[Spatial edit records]
* * *

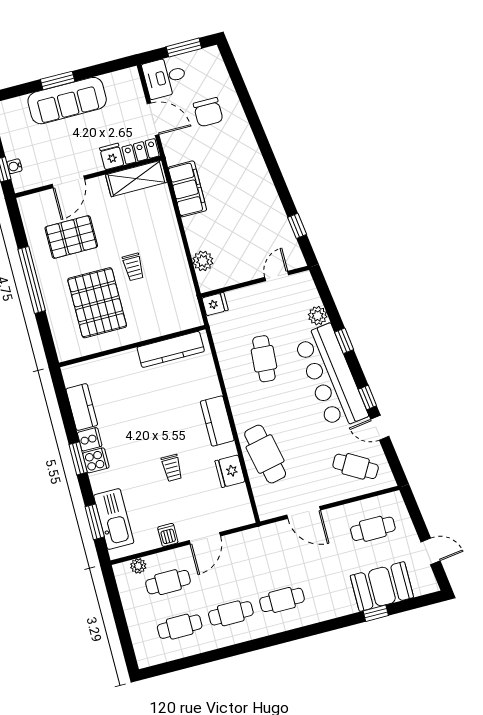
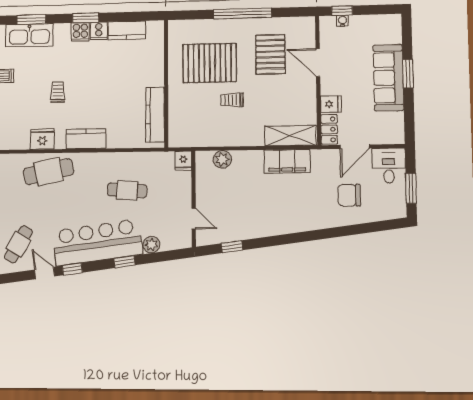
shelving: (136, 178) -> (290, 136), moved, turned 90
door: (380, 428) -> (45, 273), hinge flipped
trolley: (172, 468) -> (58, 92), turned 90

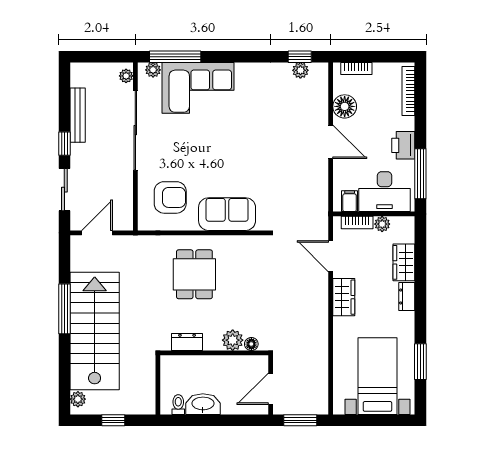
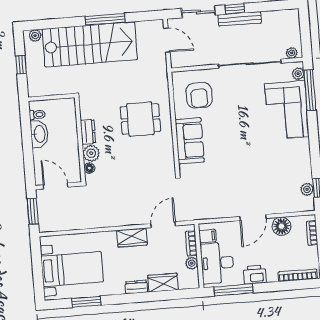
bench: (78, 115) -> (240, 19), moved
dresser: (187, 342) -> (88, 132), moved

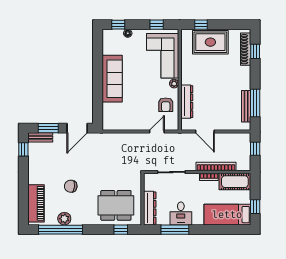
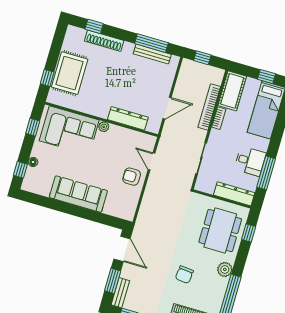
shoe rack: (246, 49) -> (104, 41), moved
armchair: (166, 105) -> (132, 177), moved, turned 180
plant: (64, 219) -> (225, 269), moved

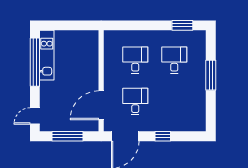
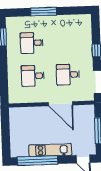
kitchen unit: (47, 55) -> (50, 150), moved
door: (101, 105) -> (61, 104), moved

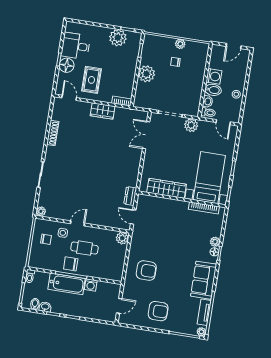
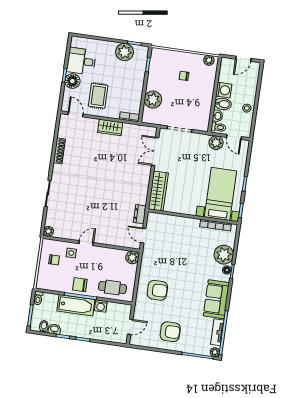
plant: (180, 44) -> (209, 60), moved
plant: (146, 74) -> (153, 100), moved
plant: (191, 125) -> (216, 143), moved
wardrobe: (167, 188) -> (158, 191), moved, turned 90
plant: (215, 242) -> (224, 255), width x1.87, depth x1.87
cafe table: (84, 248) -> (112, 287), moved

* * *

### REQUEST
When you reach a picture in the records above, pass over it and transcribe the rest exactly.

### SOLUTION TO THIS PROBLEM
shelving: (136, 178) -> (290, 136), moved, turned 90
door: (380, 428) -> (45, 273), hinge flipped
trolley: (172, 468) -> (58, 92), turned 90

bench: (78, 115) -> (240, 19), moved
dresser: (187, 342) -> (88, 132), moved

shoe rack: (246, 49) -> (104, 41), moved
armchair: (166, 105) -> (132, 177), moved, turned 180
plant: (64, 219) -> (225, 269), moved

kitchen unit: (47, 55) -> (50, 150), moved
door: (101, 105) -> (61, 104), moved

plant: (180, 44) -> (209, 60), moved
plant: (146, 74) -> (153, 100), moved
plant: (191, 125) -> (216, 143), moved
wardrobe: (167, 188) -> (158, 191), moved, turned 90
plant: (215, 242) -> (224, 255), width x1.87, depth x1.87
cafe table: (84, 248) -> (112, 287), moved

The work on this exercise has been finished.